● EXERCISE GOAL: Copy only those lines which run from the line containing "(orange) (2nd from left) top centre" to the end of the entries below, both inclusive, exactly as written and with no pictures.

(Colored object listings)
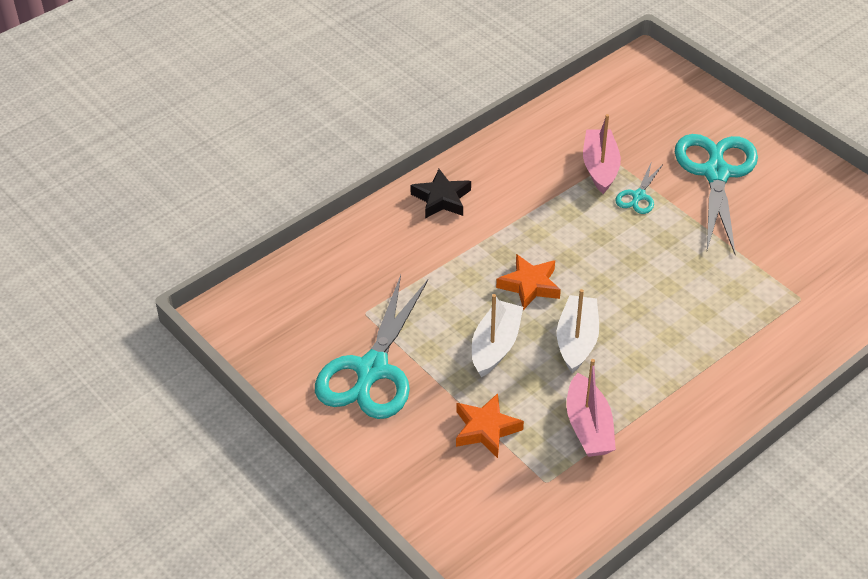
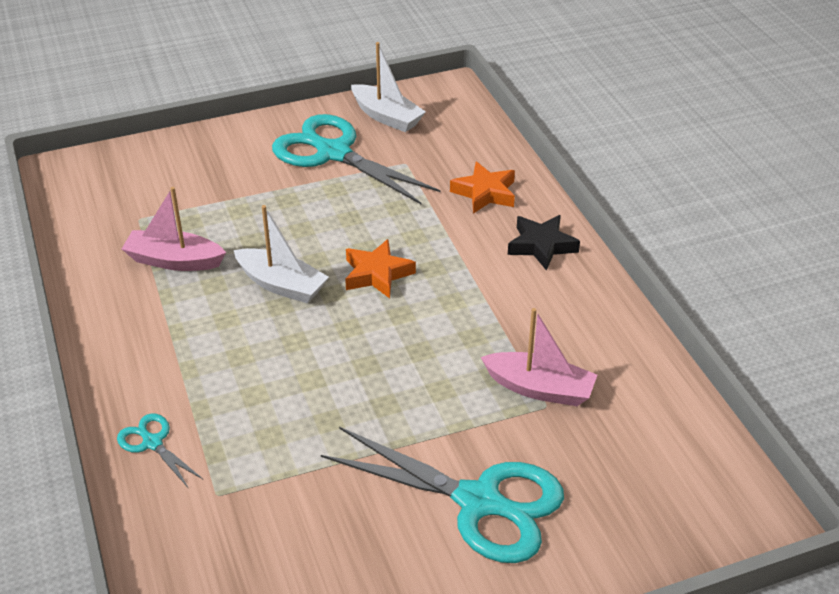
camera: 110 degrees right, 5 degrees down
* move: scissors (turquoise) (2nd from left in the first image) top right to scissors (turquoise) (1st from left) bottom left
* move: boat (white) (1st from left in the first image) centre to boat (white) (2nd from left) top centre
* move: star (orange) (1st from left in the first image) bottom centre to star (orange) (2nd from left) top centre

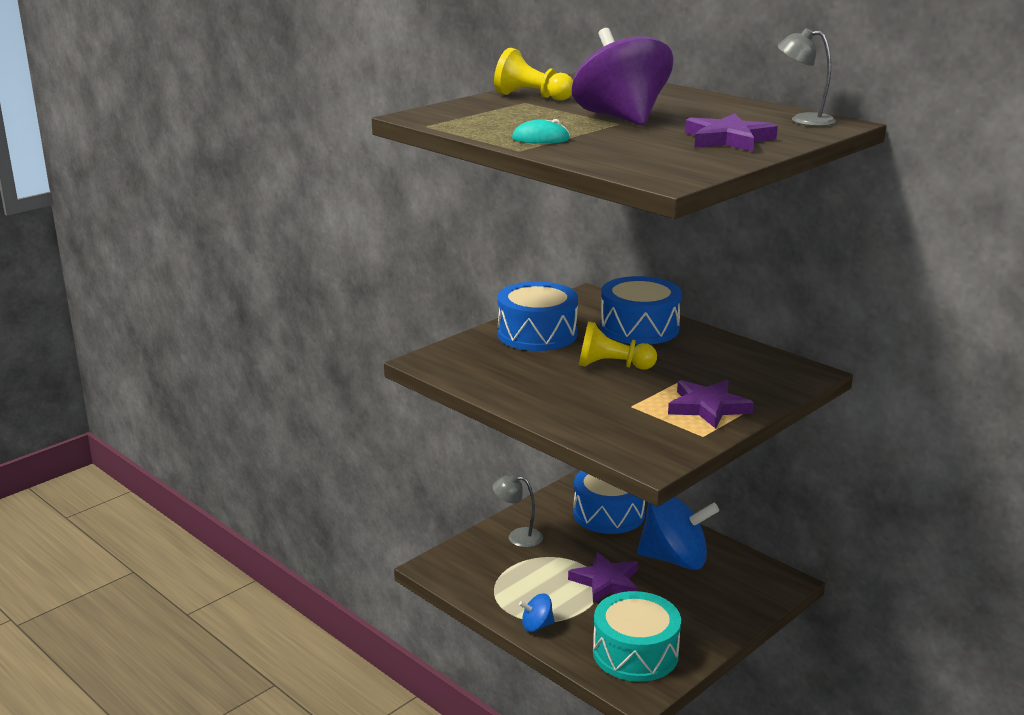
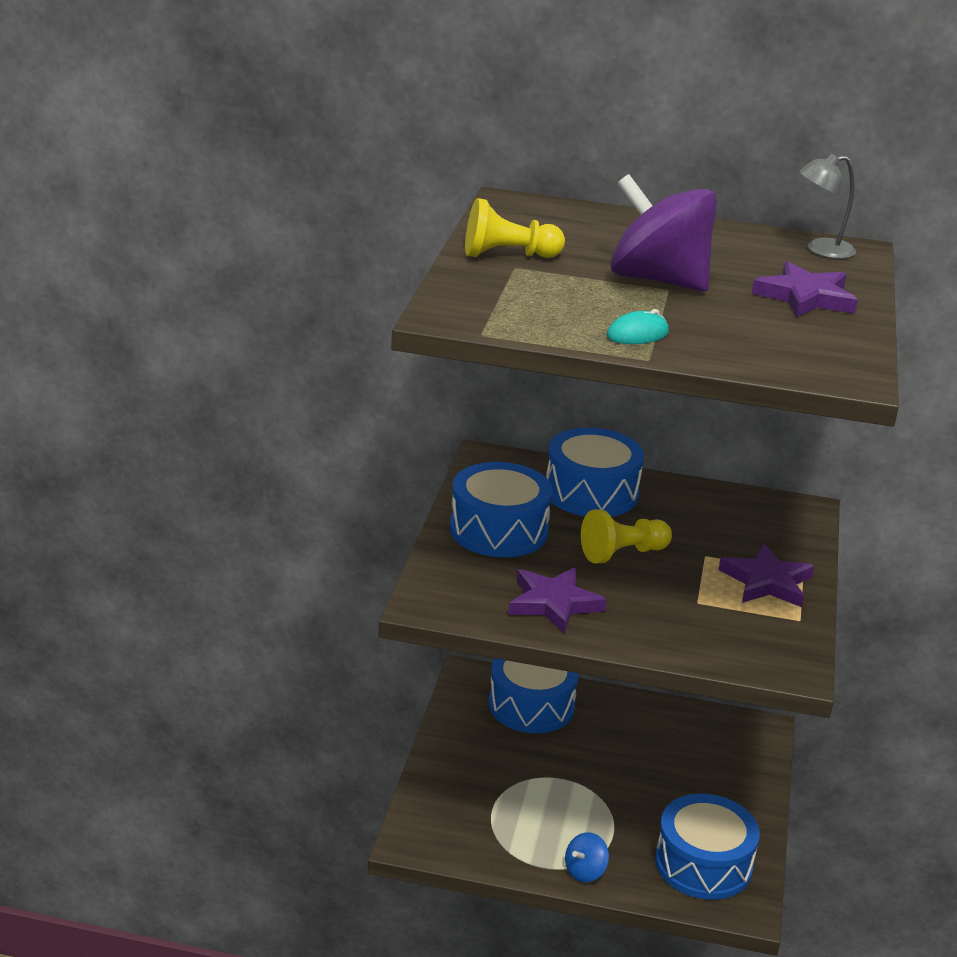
camera: 35 degrees left, 5 degrees up
* move: star (purple) (1st from left) bottom centre to centre
* recolor: drum (turquoise) bottom centre to drum (blue) (4th from left) bottom right
* delete: lamp (grey) (1st from left) bottom centre
* delete: spinning top (blue) (2nd from left) bottom centre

● TASK RESULT:
* move: star (orange) (1st from left in the first image) bottom centre to star (orange) (2nd from left) top centre

camera: 35 degrees left, 5 degrees up
* move: star (purple) (1st from left) bottom centre to centre
* recolor: drum (turquoise) bottom centre to drum (blue) (4th from left) bottom right
* delete: lamp (grey) (1st from left) bottom centre
* delete: spinning top (blue) (2nd from left) bottom centre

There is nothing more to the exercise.